::: Recorded data

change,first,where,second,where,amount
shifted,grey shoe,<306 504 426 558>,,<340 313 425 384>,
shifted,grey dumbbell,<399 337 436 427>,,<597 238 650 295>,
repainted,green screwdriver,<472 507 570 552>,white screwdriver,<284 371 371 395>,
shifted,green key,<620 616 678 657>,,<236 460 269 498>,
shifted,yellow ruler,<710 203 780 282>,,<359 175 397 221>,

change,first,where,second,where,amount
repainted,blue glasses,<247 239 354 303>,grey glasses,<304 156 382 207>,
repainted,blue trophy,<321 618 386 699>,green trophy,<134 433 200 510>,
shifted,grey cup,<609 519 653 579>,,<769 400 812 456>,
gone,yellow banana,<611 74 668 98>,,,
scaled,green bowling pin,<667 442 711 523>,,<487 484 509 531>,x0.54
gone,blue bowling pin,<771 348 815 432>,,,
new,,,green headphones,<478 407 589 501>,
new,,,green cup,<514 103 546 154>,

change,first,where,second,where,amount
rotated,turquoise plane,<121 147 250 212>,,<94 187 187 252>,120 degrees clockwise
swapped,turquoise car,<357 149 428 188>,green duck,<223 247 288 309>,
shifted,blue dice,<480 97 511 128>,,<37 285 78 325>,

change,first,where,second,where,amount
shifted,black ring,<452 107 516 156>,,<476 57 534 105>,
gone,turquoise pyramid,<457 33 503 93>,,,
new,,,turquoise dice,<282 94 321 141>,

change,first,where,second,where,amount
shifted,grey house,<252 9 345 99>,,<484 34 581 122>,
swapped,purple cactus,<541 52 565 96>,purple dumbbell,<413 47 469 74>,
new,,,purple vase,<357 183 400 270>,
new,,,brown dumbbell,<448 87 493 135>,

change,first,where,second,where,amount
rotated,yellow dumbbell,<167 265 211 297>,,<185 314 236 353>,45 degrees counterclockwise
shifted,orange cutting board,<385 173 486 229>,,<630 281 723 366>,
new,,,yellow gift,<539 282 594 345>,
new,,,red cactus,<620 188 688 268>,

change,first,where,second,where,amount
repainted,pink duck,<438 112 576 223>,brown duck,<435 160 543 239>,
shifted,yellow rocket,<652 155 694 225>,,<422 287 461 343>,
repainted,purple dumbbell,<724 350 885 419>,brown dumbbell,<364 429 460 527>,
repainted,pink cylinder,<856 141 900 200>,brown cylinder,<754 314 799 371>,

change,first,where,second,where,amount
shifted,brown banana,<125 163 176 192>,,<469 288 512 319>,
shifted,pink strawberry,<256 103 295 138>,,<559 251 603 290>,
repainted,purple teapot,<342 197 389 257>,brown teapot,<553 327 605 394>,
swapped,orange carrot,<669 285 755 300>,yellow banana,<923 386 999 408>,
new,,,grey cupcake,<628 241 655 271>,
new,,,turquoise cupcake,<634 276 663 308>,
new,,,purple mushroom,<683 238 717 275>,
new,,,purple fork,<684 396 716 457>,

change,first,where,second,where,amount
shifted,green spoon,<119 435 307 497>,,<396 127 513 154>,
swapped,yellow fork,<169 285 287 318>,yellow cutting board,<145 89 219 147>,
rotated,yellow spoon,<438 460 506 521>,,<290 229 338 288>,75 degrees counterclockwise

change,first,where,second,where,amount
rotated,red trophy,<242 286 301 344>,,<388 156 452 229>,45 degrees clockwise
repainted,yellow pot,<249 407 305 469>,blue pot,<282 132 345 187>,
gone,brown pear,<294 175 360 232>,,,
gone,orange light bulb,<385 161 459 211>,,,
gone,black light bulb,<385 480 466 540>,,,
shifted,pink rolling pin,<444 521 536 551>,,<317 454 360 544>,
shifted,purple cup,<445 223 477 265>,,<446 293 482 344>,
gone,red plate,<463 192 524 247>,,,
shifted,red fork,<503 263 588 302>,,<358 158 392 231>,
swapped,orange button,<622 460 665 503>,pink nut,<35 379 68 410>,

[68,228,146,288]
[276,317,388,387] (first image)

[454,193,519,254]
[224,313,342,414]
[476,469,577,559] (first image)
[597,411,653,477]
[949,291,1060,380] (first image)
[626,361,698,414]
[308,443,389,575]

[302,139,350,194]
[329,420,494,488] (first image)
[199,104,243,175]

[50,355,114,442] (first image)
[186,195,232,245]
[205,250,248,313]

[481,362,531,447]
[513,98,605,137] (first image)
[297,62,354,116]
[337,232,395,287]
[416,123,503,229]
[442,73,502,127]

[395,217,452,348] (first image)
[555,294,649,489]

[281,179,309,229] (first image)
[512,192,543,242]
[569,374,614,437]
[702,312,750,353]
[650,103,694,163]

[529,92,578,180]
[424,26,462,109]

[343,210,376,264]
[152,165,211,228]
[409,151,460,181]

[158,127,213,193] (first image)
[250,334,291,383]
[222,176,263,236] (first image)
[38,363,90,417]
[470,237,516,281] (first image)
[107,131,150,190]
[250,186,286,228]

::::::

(Try it) Scan the material above for lines that contain the string "black", and copy each such line.

(Task solution)
shifted,black ring,<452 107 516 156>,,<476 57 534 105>,
gone,black light bulb,<385 480 466 540>,,,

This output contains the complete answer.